● **What you are asked to do**
Could you swap every "radiator" for "heater" in the data below, from its first line through the line that contains "Measure the distance", and write those lines out again with nothing else changed? Leave the pictures out.

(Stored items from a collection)
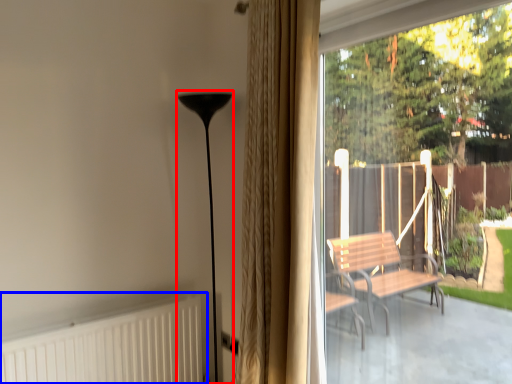
Question: Which of the following is the closest to the observer, lamp (highlighted by a red box) or radiator (highlighted by a blue box)?

Choices:
 (A) lamp
 (B) radiator

Answer: (B)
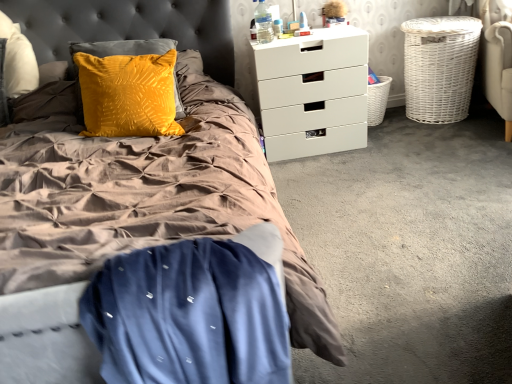
Locate an element on the screen. The height and width of the screenshot is (384, 512). velvet yellow pillow at upper left is located at coordinates (128, 27).

Measure the distance between point (258, 376) and camera.

The distance of point (258, 376) from camera is 66.80 centimeters.

What do you see at coordinates (377, 100) in the screenshot? I see `white wicker basket at lower right, which is the 1th basket from left to right` at bounding box center [377, 100].

Where is `white matte chest of drawers at upper right`? This screenshot has height=384, width=512. white matte chest of drawers at upper right is located at coordinates (312, 92).

Is velvet yellow pillow at upper left oriented towards white wicker basket at lower right, which is the 1th basket from left to right?

No, velvet yellow pillow at upper left is not oriented towards white wicker basket at lower right, which is the 1th basket from left to right.

Is point (208, 58) closer or farther from the camera than point (380, 76)?

Point (208, 58).

Considering the sizes of objects velvet yellow pillow at upper left and white wicker basket at lower right, which is the 1th basket from left to right, in the image provided, who is taller, velvet yellow pillow at upper left or white wicker basket at lower right, which is the 1th basket from left to right,?

velvet yellow pillow at upper left.

How much distance is there between velvet yellow pillow at upper left and white wicker basket at lower right, which ranks as the second basket in right-to-left order?

velvet yellow pillow at upper left and white wicker basket at lower right, which ranks as the second basket in right-to-left order, are 1.33 meters apart from each other.

Identify the location of bottle above the velvet yellow pillow at upper left (from a real-world perspective). (263, 23).

Is velvet yellow pillow at upper left surrounding clear plastic water bottle at upper right?

Definitely not — clear plastic water bottle at upper right is not inside velvet yellow pillow at upper left.

Considering the positions of objects velvet yellow pillow at upper left and clear plastic water bottle at upper right in the image provided, who is more to the left, velvet yellow pillow at upper left or clear plastic water bottle at upper right?

Positioned to the left is velvet yellow pillow at upper left.

Considering the positions of point (5, 7) and point (262, 37), is point (5, 7) closer or farther from the camera than point (262, 37)?

Point (5, 7).

Which is farther from the camera, (348, 137) or (184, 4)?

Point (348, 137)

Which object is positioned more to the left, white matte chest of drawers at upper right or velvet yellow pillow at upper left?

velvet yellow pillow at upper left is more to the left.

How different are the orientations of white matte chest of drawers at upper right and velvet yellow pillow at upper left in degrees?

The facing directions of white matte chest of drawers at upper right and velvet yellow pillow at upper left are 1.29 degrees apart.

Could velvet yellow pillow at upper left be considered to be inside white matte chest of drawers at upper right?

No, white matte chest of drawers at upper right does not contain velvet yellow pillow at upper left.

Which of these two, blue satin blanket at lower left or velvet mustard pillow at upper left, is smaller?

With smaller size is blue satin blanket at lower left.

Considering the sizes of objects blue satin blanket at lower left and velvet mustard pillow at upper left in the image provided, who is wider, blue satin blanket at lower left or velvet mustard pillow at upper left?

velvet mustard pillow at upper left.

Is velvet mustard pillow at upper left located within blue satin blanket at lower left?

Actually, velvet mustard pillow at upper left is outside blue satin blanket at lower left.

From a real-world perspective, is blue satin blanket at lower left positioned under velvet mustard pillow at upper left based on gravity?

Yes, from a real-world perspective, blue satin blanket at lower left is below velvet mustard pillow at upper left.

From a real-world perspective, which object stands above the other?

In real-world perspective, white matte chest of drawers at upper right is above.

Does white matte chest of drawers at upper right lie in front of white wicker basket at lower right, which ranks as the second basket in right-to-left order?

Yes.

Is point (267, 138) positioned behind point (368, 118)?

No, (267, 138) is in front of (368, 118).

Is white matte chest of drawers at upper right at the left side of white wicker basket at lower right, which ranks as the second basket in right-to-left order?

Yes.

Find the location of `bottle lying on the left of white wicker basket at right, positioned as the first basket in right-to-left order`. bottle lying on the left of white wicker basket at right, positioned as the first basket in right-to-left order is located at coordinates (263, 23).

Which is further, (426,56) or (260,40)?

The point (426,56) is farther.

Between white wicker basket at right, which appears as the second basket when viewed from the left, and clear plastic water bottle at upper right, which one has smaller size?

Smaller between the two is clear plastic water bottle at upper right.

What's the angular difference between white wicker basket at lower right, which is the 1th basket from left to right, and velvet yellow pillow at upper left's facing directions?

They differ by 1.29 degrees in their facing directions.

Consider the image. Is white wicker basket at lower right, which ranks as the second basket in right-to-left order, positioned with its back to velvet yellow pillow at upper left?

white wicker basket at lower right, which ranks as the second basket in right-to-left order, does not have its back to velvet yellow pillow at upper left.

Consider the image. Does white wicker basket at lower right, which ranks as the second basket in right-to-left order, have a greater width compared to velvet yellow pillow at upper left?

No, white wicker basket at lower right, which ranks as the second basket in right-to-left order, is not wider than velvet yellow pillow at upper left.

From a real-world perspective, is white wicker basket at lower right, which ranks as the second basket in right-to-left order, beneath velvet yellow pillow at upper left?

Yes, from a real-world perspective, white wicker basket at lower right, which ranks as the second basket in right-to-left order, is under velvet yellow pillow at upper left.

Where is `headboard above the white wicker basket at lower right, which ranks as the second basket in right-to-left order (from the image's perspective)`? headboard above the white wicker basket at lower right, which ranks as the second basket in right-to-left order (from the image's perspective) is located at coordinates (128, 27).

The image size is (512, 384). What are the coordinates of `bottle behind the velvet yellow pillow at upper left` in the screenshot? It's located at (263, 23).

When comparing their distances from velvet mustard pillow at upper left, does velvet yellow pillow at upper left or white wicker basket at lower right, which ranks as the second basket in right-to-left order, seem closer?

Among the two, velvet yellow pillow at upper left is located nearer to velvet mustard pillow at upper left.

When comparing their distances from velvet yellow pillow at upper left, does white matte chest of drawers at upper right or white wicker basket at lower right, which is the 1th basket from left to right, seem further?

white wicker basket at lower right, which is the 1th basket from left to right, is further to velvet yellow pillow at upper left.

Based on their spatial positions, is blue satin blanket at lower left or clear plastic water bottle at upper right closer to white wicker basket at lower right, which is the 1th basket from left to right?

clear plastic water bottle at upper right.

When comparing their distances from blue satin blanket at lower left, does white wicker basket at lower right, which is the 1th basket from left to right, or velvet yellow pillow at upper left seem closer?

velvet yellow pillow at upper left is positioned closer to the anchor blue satin blanket at lower left.

Considering their positions, is white wicker basket at right, which appears as the second basket when viewed from the left, positioned closer to white matte chest of drawers at upper right than velvet mustard pillow at upper left?

velvet mustard pillow at upper left lies closer to white matte chest of drawers at upper right than the other object.

When comparing their distances from blue satin blanket at lower left, does velvet yellow pillow at upper left or velvet mustard pillow at upper left seem further?

The object further to blue satin blanket at lower left is velvet yellow pillow at upper left.

When comparing their distances from white matte chest of drawers at upper right, does blue satin blanket at lower left or velvet mustard pillow at upper left seem further?

blue satin blanket at lower left lies further to white matte chest of drawers at upper right than the other object.

Based on their spatial positions, is velvet yellow pillow at upper left or clear plastic water bottle at upper right closer to white matte chest of drawers at upper right?

Among the two, clear plastic water bottle at upper right is located nearer to white matte chest of drawers at upper right.

The width and height of the screenshot is (512, 384). Identify the location of headboard between blue satin blanket at lower left and white wicker basket at lower right, which is the 1th basket from left to right, in the front-back direction. (128, 27).

The height and width of the screenshot is (384, 512). I want to click on chest of drawers between velvet yellow pillow at upper left and white wicker basket at right, positioned as the first basket in right-to-left order, so click(x=312, y=92).

Locate an element on the screen. The image size is (512, 384). the chest of drawers positioned between velvet mustard pillow at upper left and clear plastic water bottle at upper right from near to far is located at coordinates (312, 92).

You are a GUI agent. You are given a task and a screenshot of the screen. Output one action in this format:
    pyautogui.click(x=<x>, y=<y>)
    Task: Click on the bottle located between velvet mustard pillow at upper left and white wicker basket at right, positioned as the first basket in right-to-left order, in the depth direction
    The height and width of the screenshot is (384, 512).
    Given the screenshot: What is the action you would take?
    pyautogui.click(x=263, y=23)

● **Your solution**
Question: Which of the following is the closest to the observer, lamp (highlighted by a red box) or heater (highlighted by a blue box)?

Choices:
 (A) lamp
 (B) heater

Answer: (B)
Locate an element on the screen. The height and width of the screenshot is (384, 512). velvet yellow pillow at upper left is located at coordinates (128, 27).

Measure the distance between point (258, 376) and camera.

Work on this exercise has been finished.